◆ PROVIDED DATA
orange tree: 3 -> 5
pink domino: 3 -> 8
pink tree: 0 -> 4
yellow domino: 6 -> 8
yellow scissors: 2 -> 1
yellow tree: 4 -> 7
...
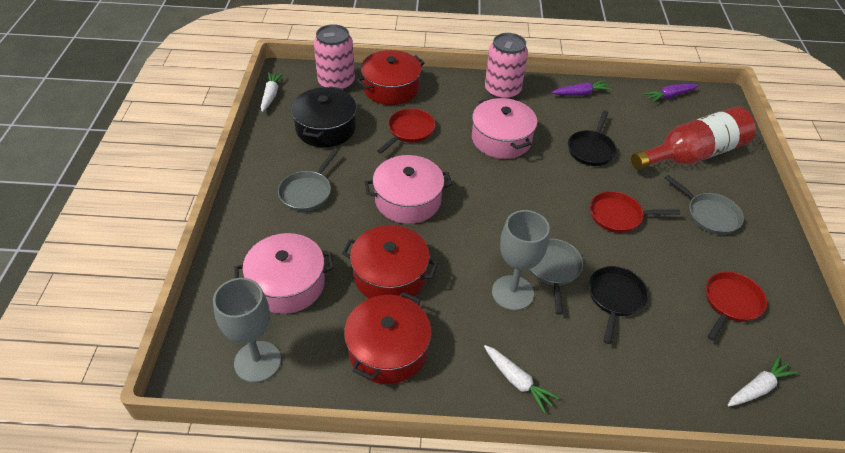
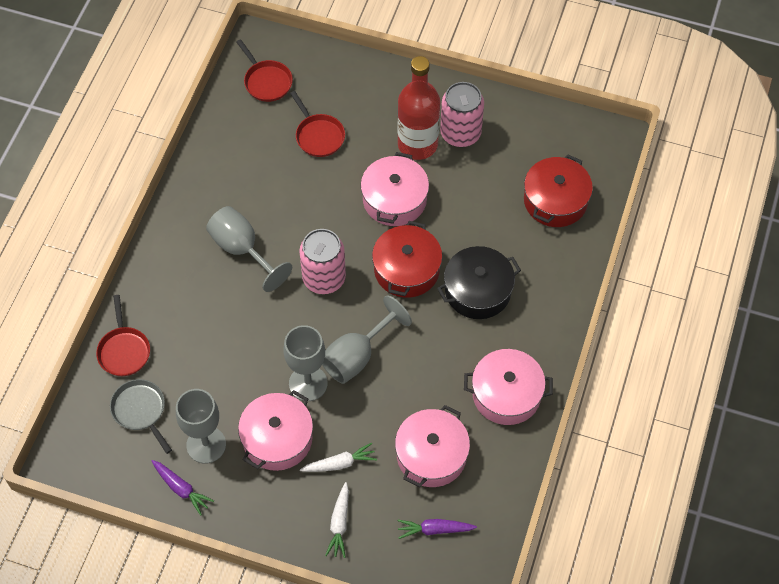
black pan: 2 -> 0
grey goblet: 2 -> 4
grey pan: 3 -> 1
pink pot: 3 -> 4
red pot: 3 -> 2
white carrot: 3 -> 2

◆ EXERCISE GOAL
Check each line of the data above, and please copy the ones in which the string "tree" occurs.

◆ EXERCISE OUTPUT
orange tree: 3 -> 5
pink tree: 0 -> 4
yellow tree: 4 -> 7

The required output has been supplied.